→ Task details:
Look below. Copy each line that has "game" in it.

Extracted records:
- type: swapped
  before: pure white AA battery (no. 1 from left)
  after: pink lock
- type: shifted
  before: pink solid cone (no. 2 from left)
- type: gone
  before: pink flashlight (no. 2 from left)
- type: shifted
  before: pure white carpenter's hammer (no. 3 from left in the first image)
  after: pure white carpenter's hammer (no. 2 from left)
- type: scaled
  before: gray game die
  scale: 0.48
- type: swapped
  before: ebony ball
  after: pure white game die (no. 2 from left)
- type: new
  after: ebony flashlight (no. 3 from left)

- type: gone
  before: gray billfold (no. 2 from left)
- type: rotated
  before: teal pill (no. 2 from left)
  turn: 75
...
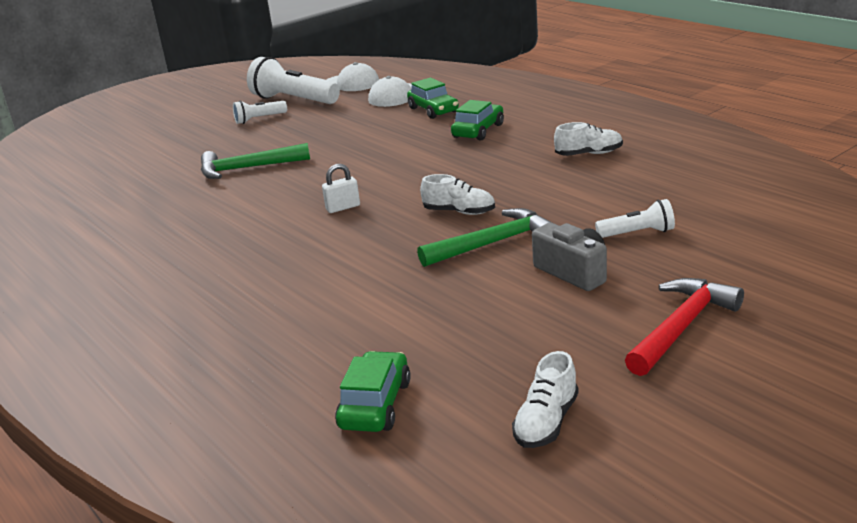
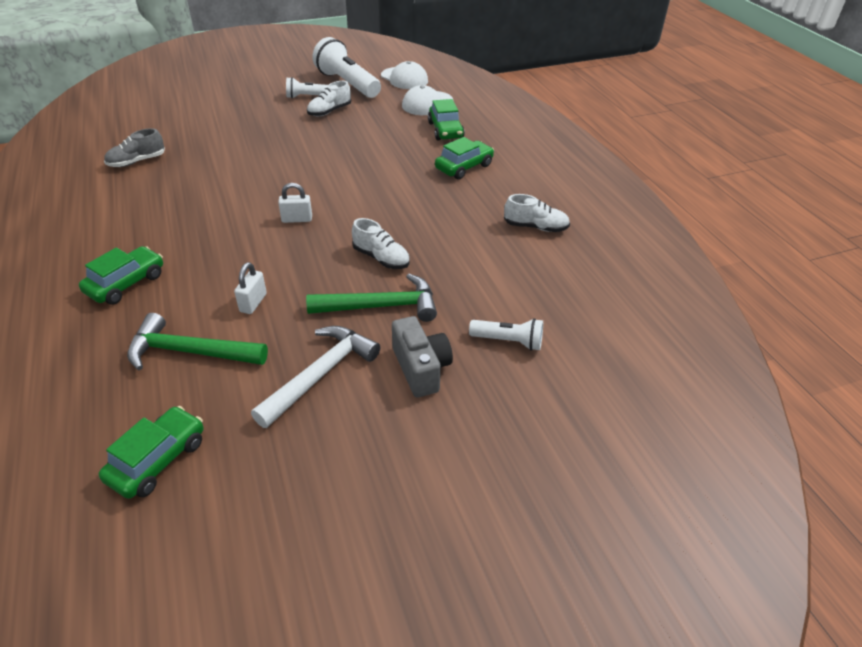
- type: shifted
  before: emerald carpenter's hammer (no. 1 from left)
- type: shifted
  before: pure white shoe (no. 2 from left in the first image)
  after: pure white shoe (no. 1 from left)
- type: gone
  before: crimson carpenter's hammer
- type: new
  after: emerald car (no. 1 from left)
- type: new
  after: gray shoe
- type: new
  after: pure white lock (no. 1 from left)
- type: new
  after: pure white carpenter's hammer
* * *
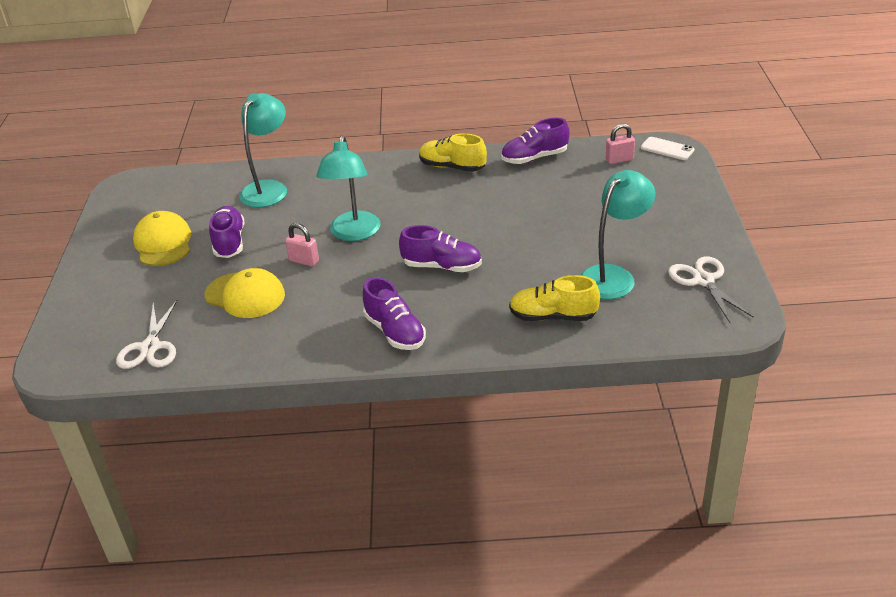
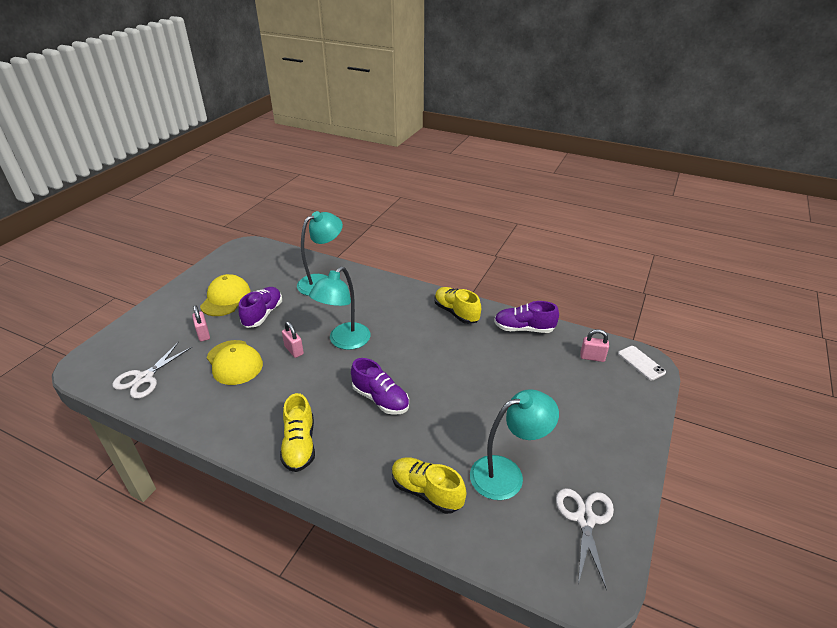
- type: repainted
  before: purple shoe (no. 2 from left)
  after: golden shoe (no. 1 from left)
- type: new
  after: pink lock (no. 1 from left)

→ Answer box:
  before: gray game die
  after: pure white game die (no. 2 from left)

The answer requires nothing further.